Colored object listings

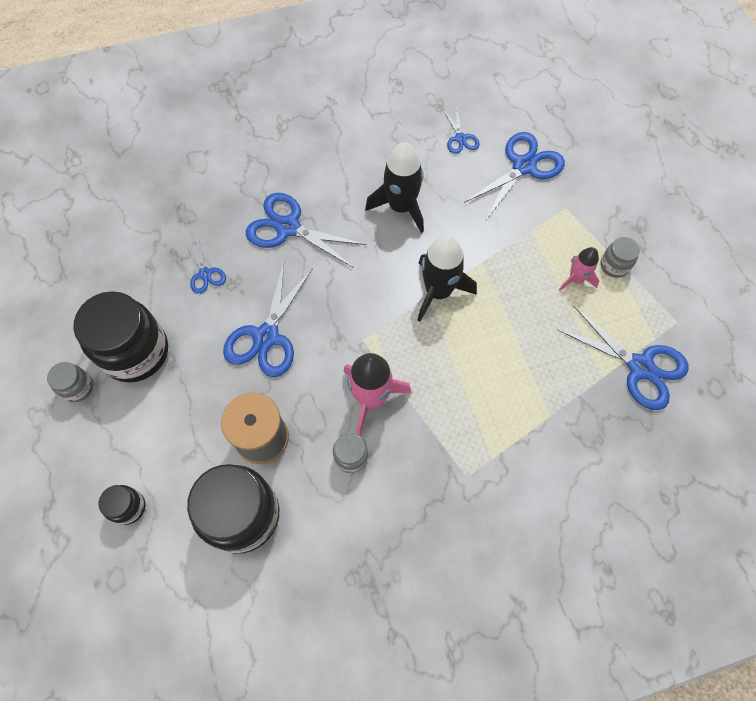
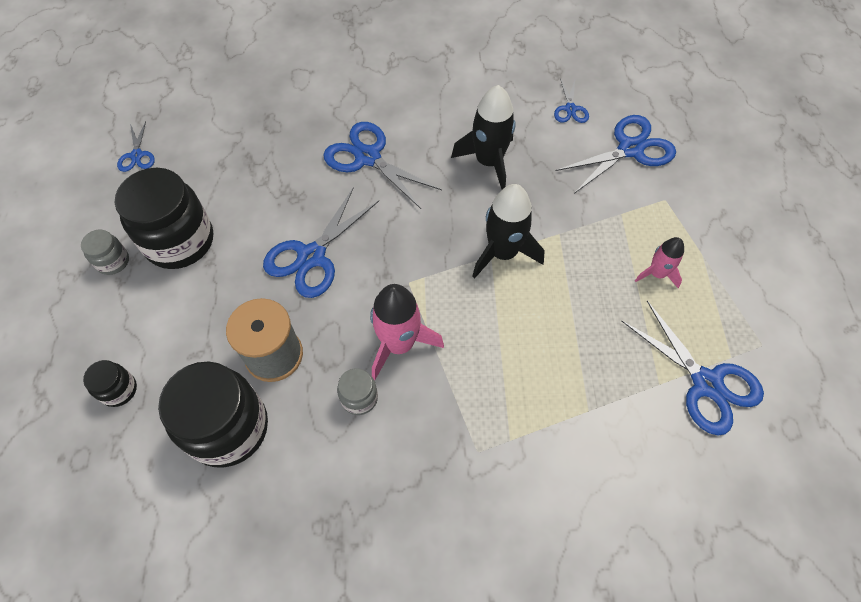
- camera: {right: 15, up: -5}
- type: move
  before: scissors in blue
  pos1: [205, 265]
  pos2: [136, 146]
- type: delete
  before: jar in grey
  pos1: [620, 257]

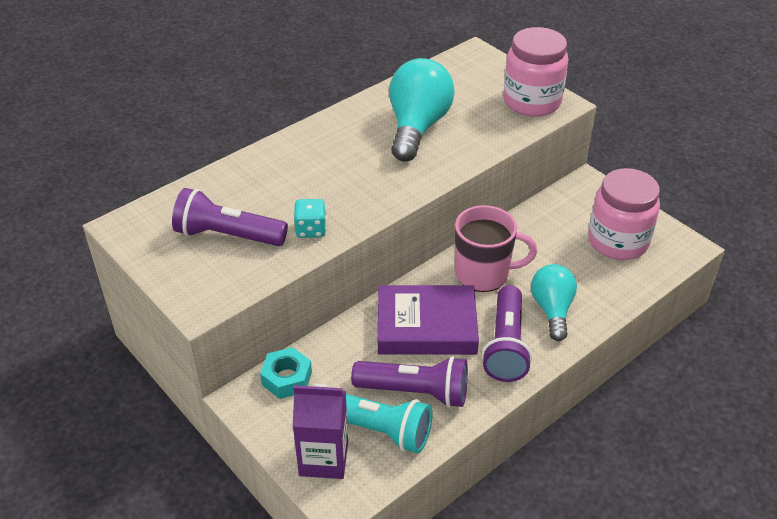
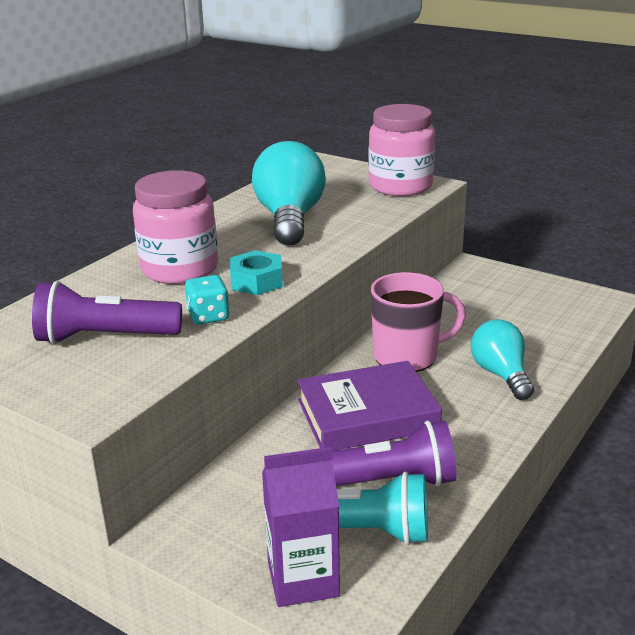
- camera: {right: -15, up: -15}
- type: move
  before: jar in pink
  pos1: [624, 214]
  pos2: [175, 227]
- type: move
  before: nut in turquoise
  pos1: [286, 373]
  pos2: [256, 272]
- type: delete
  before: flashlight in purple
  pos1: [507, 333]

Exercise prompt | Please print the data above once more, exactly and without images.

Task output |
- camera: {right: 15, up: -5}
- type: move
  before: scissors in blue
  pos1: [205, 265]
  pos2: [136, 146]
- type: delete
  before: jar in grey
  pos1: [620, 257]

- camera: {right: -15, up: -15}
- type: move
  before: jar in pink
  pos1: [624, 214]
  pos2: [175, 227]
- type: move
  before: nut in turquoise
  pos1: [286, 373]
  pos2: [256, 272]
- type: delete
  before: flashlight in purple
  pos1: [507, 333]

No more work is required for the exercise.